■ **What the exercise asks**: Please reproduce the lines below word for word, leaving out the pictures.
****************
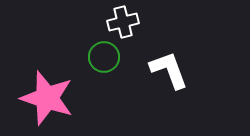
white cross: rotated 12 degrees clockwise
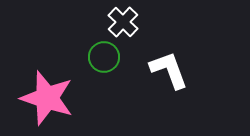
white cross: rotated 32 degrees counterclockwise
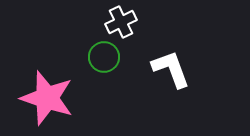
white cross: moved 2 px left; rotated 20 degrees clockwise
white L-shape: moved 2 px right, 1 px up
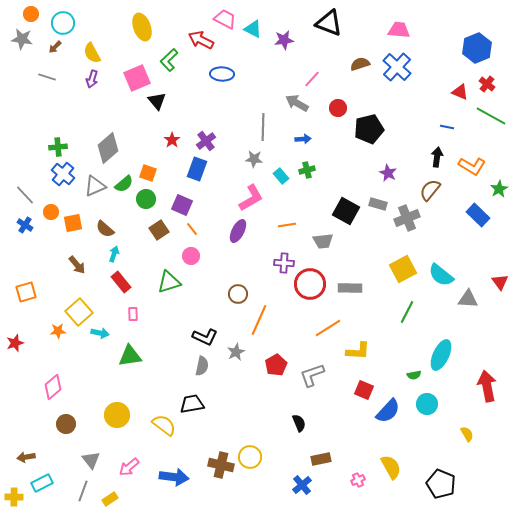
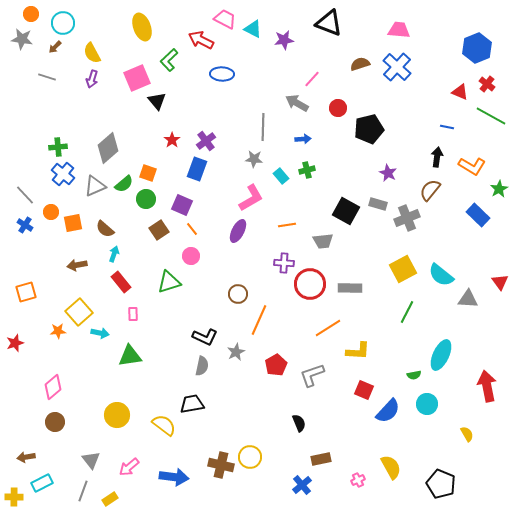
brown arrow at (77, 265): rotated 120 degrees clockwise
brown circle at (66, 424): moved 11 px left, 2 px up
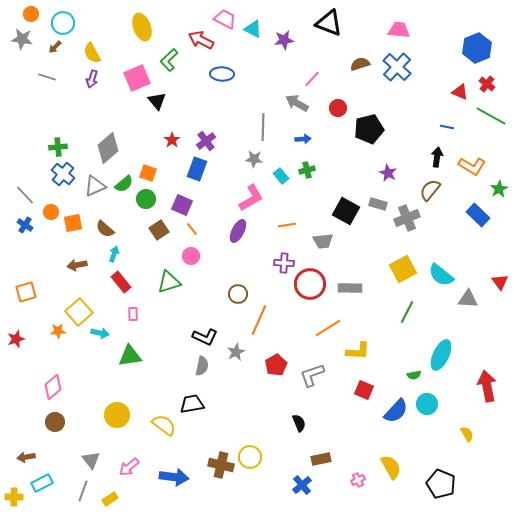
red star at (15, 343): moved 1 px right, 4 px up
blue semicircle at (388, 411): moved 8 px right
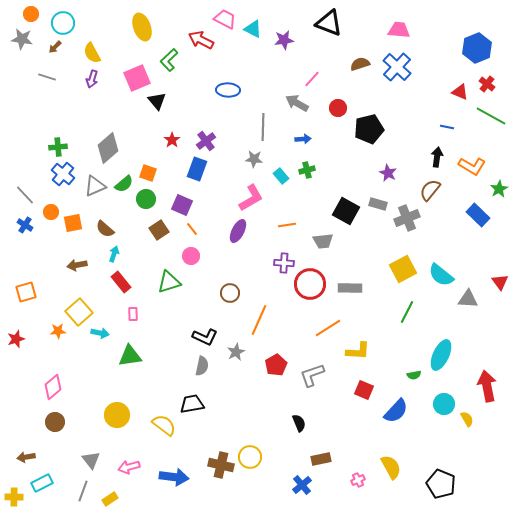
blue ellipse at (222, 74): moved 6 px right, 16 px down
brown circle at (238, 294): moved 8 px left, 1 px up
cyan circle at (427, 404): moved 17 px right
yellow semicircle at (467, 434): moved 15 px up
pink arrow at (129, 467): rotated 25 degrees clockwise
****************
■ **Response below**:
white cross: rotated 12 degrees clockwise
white cross: rotated 32 degrees counterclockwise
white cross: moved 2 px left; rotated 20 degrees clockwise
white L-shape: moved 2 px right, 1 px up
brown arrow at (77, 265): rotated 120 degrees clockwise
brown circle at (66, 424): moved 11 px left, 2 px up
red star at (15, 343): moved 1 px right, 4 px up
blue semicircle at (388, 411): moved 8 px right
blue ellipse at (222, 74): moved 6 px right, 16 px down
brown circle at (238, 294): moved 8 px left, 1 px up
cyan circle at (427, 404): moved 17 px right
yellow semicircle at (467, 434): moved 15 px up
pink arrow at (129, 467): rotated 25 degrees clockwise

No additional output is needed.